Required work
Pictures appear in the records below; write out everything else exactly.

Data records
────────────────────
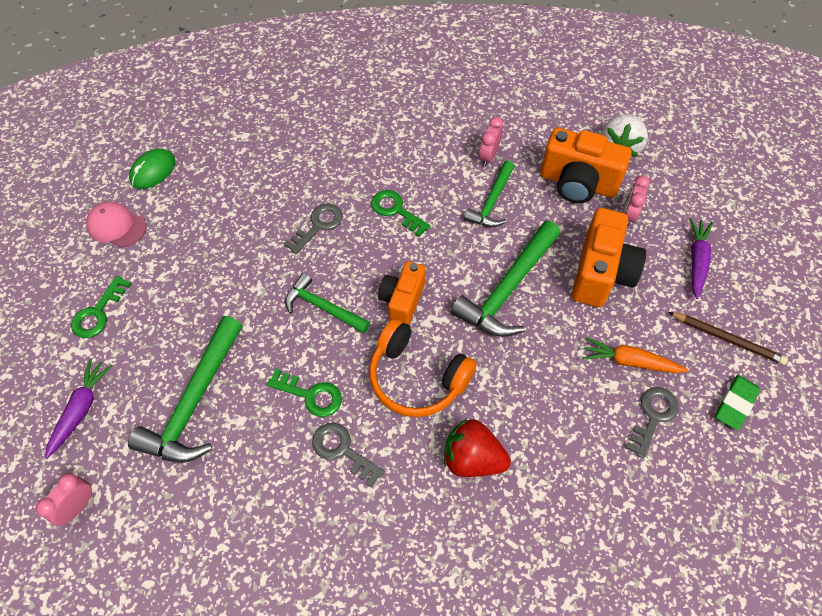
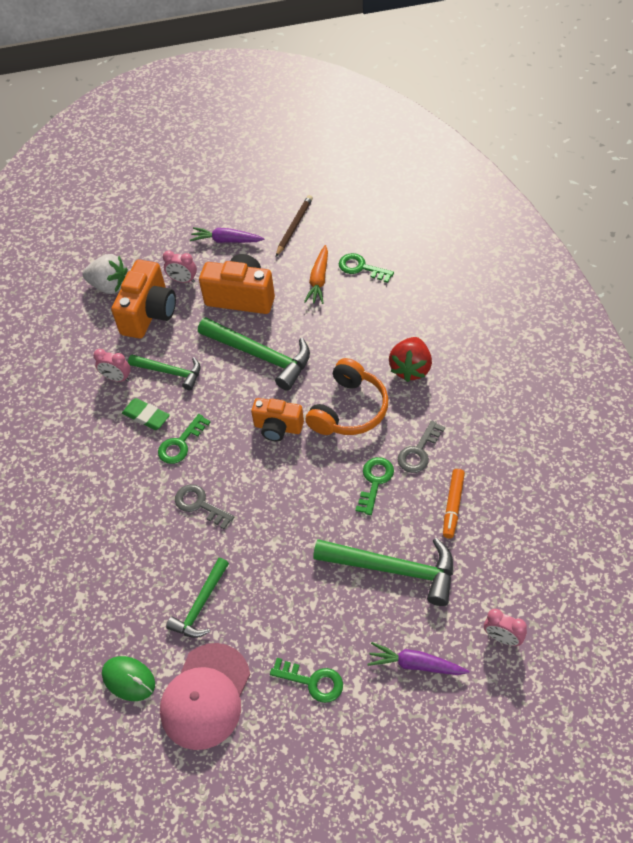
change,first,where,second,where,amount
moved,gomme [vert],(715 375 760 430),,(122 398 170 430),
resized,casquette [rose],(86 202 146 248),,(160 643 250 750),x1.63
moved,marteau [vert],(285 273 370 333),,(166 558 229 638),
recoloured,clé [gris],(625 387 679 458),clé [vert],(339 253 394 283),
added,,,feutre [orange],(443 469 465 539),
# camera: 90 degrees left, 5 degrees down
────────────────────
Solution
change,first,where,second,where,amount
moved,gomme [vert],(715 375 760 430),,(122 398 170 430),
resized,casquette [rose],(86 202 146 248),,(160 643 250 750),x1.63
moved,marteau [vert],(285 273 370 333),,(166 558 229 638),
recoloured,clé [gris],(625 387 679 458),clé [vert],(339 253 394 283),
added,,,feutre [orange],(443 469 465 539),
# camera: 90 degrees left, 5 degrees down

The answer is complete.